Where a line below holds the string "grün", copy that line.

• _THE DATA_:

►

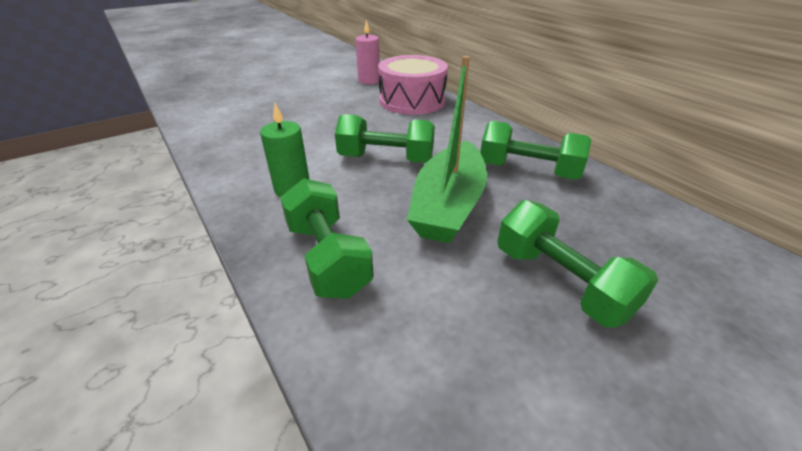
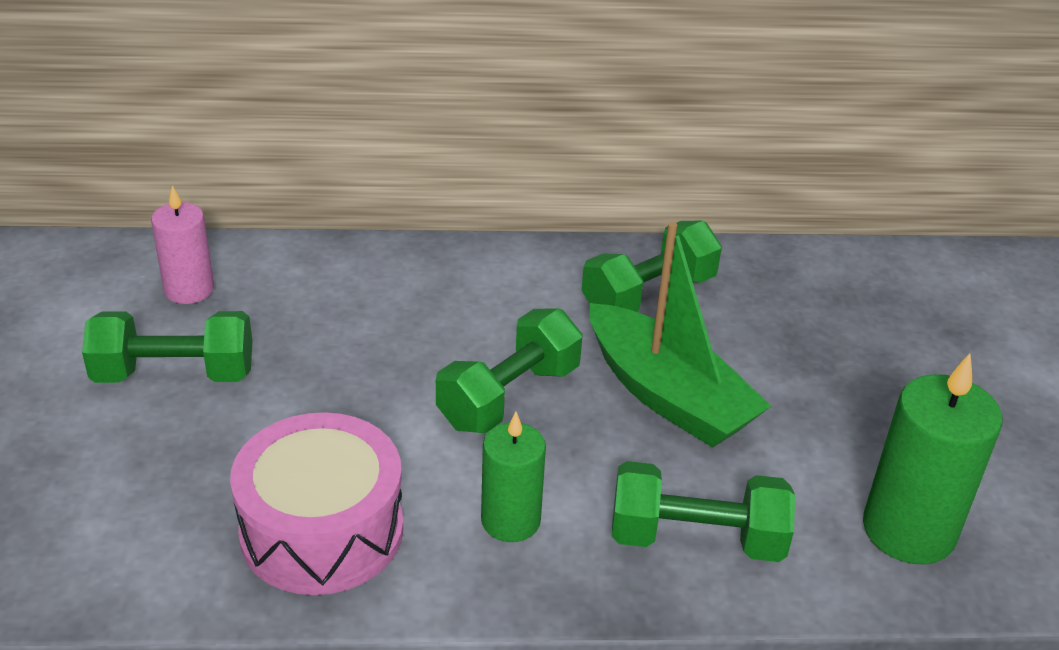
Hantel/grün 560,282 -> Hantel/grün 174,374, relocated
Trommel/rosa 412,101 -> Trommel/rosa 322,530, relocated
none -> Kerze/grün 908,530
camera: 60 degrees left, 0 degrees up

◄

• _WRITTEN SOLUTION_:
Hantel/grün 560,282 -> Hantel/grün 174,374, relocated
none -> Kerze/grün 908,530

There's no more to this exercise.